### Your goal
Copy the records that follow exactly as written, but not their pictures.

### Material provided
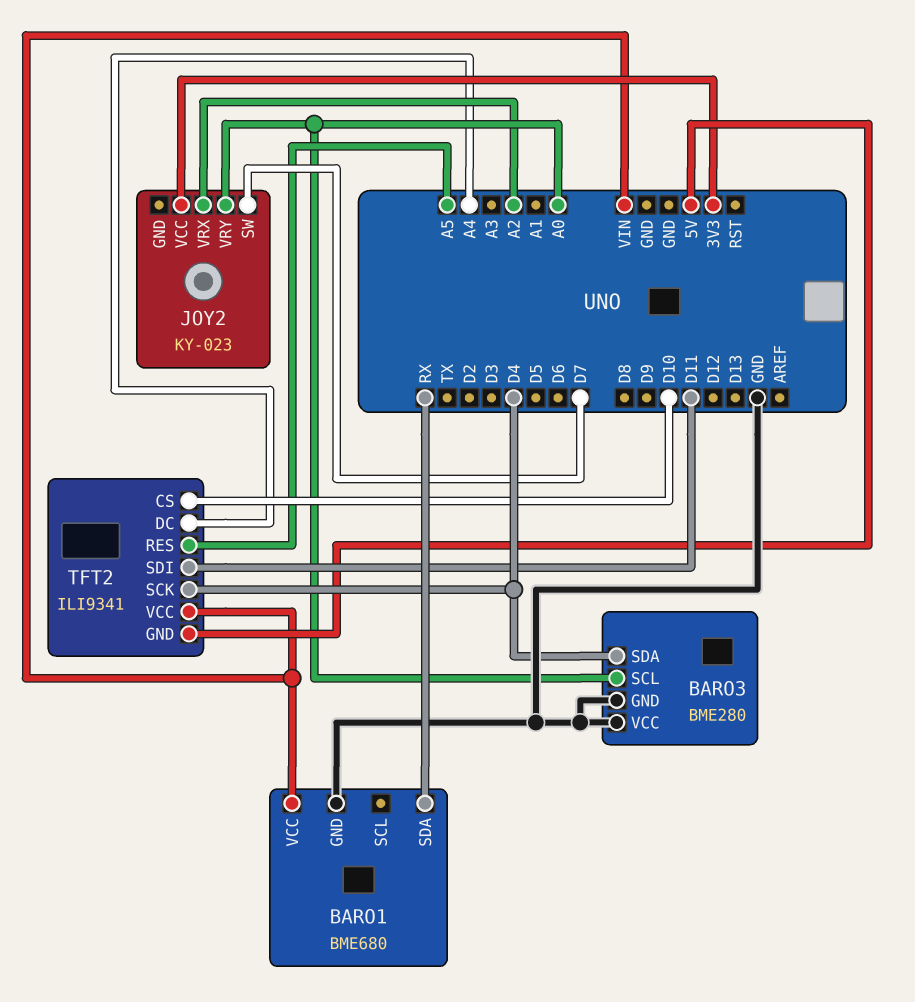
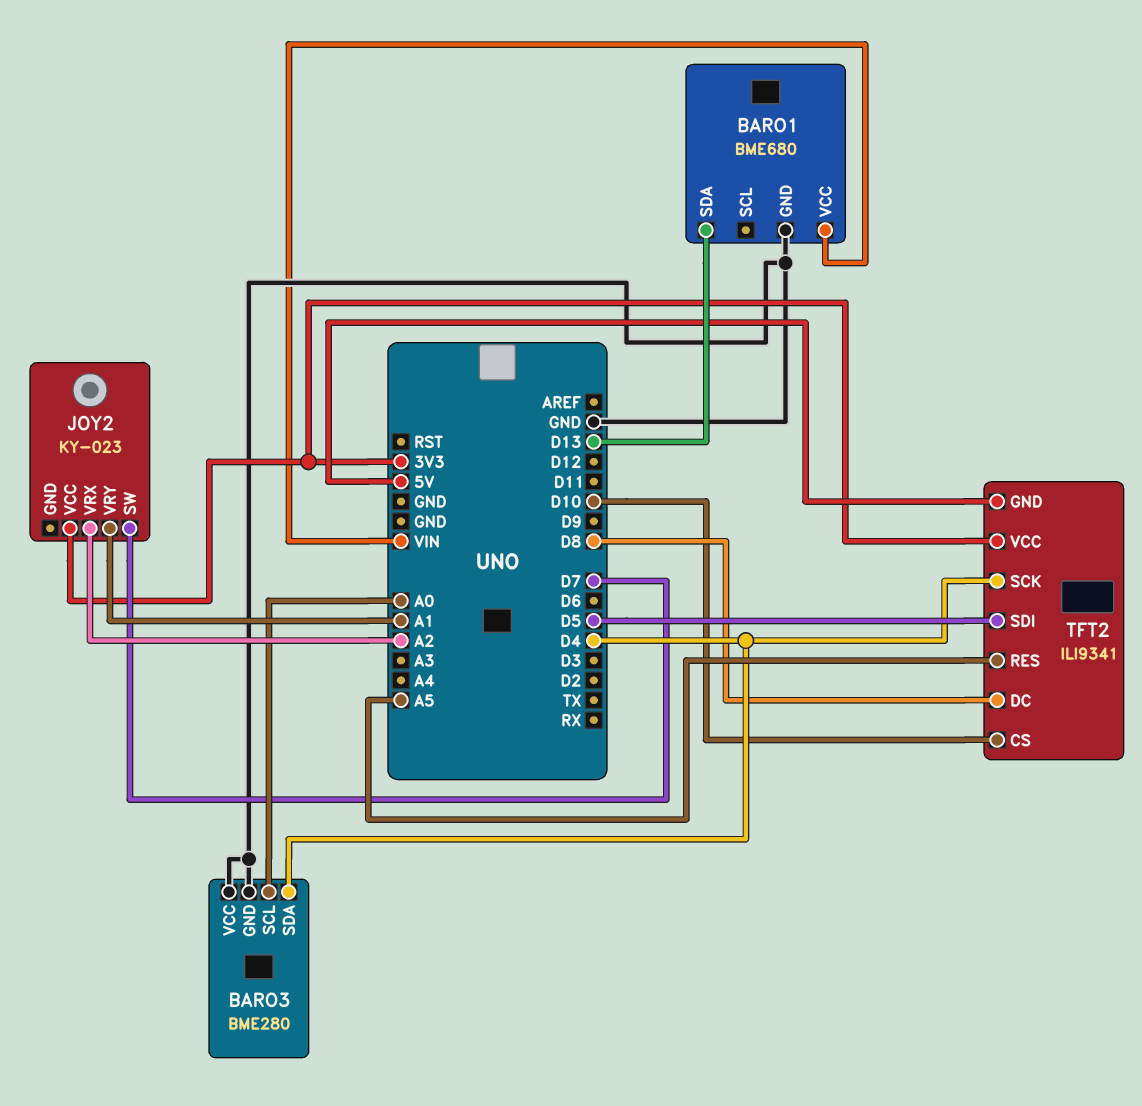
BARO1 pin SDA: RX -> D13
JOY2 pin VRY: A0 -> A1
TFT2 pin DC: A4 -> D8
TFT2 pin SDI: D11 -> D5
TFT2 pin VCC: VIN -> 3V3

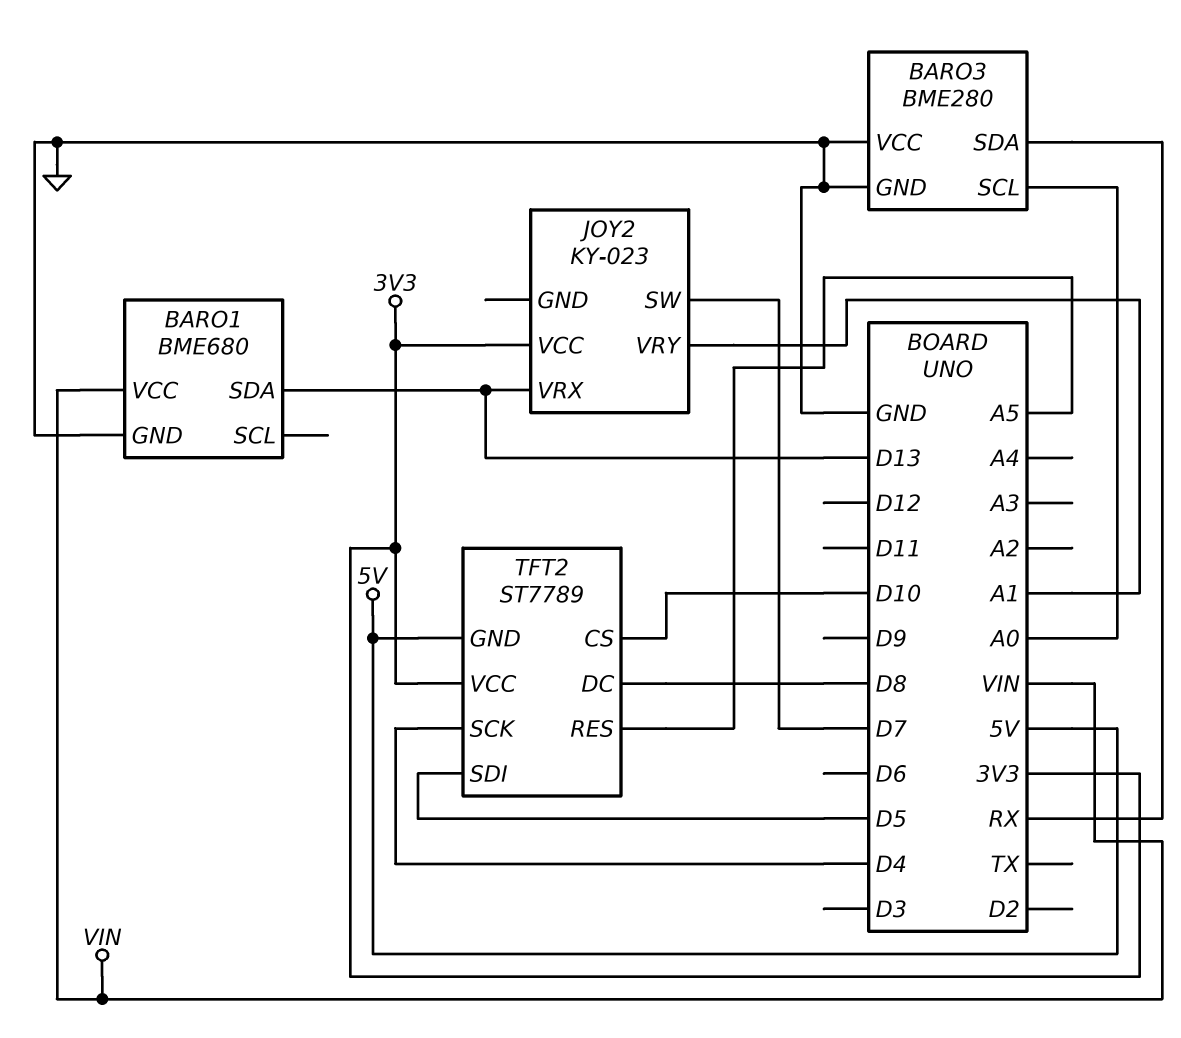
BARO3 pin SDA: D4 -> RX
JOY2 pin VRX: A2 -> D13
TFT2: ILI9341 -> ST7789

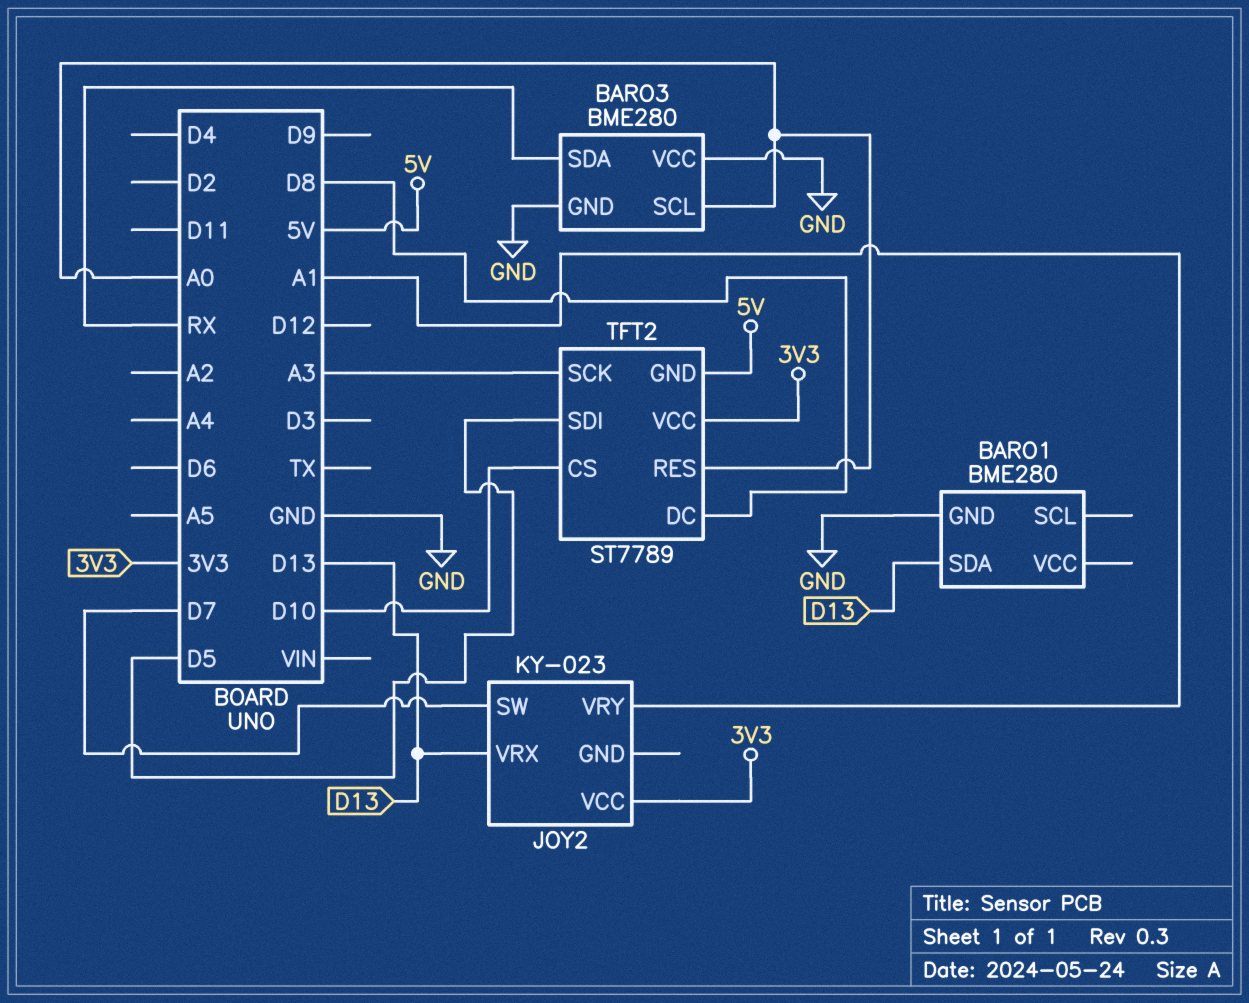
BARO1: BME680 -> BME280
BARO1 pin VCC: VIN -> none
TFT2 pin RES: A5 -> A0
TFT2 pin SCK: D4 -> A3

### Response below
BARO1 pin SDA: RX -> D13
JOY2 pin VRY: A0 -> A1
TFT2 pin DC: A4 -> D8
TFT2 pin SDI: D11 -> D5
TFT2 pin VCC: VIN -> 3V3

BARO3 pin SDA: D4 -> RX
JOY2 pin VRX: A2 -> D13
TFT2: ILI9341 -> ST7789

BARO1: BME680 -> BME280
BARO1 pin VCC: VIN -> none
TFT2 pin RES: A5 -> A0
TFT2 pin SCK: D4 -> A3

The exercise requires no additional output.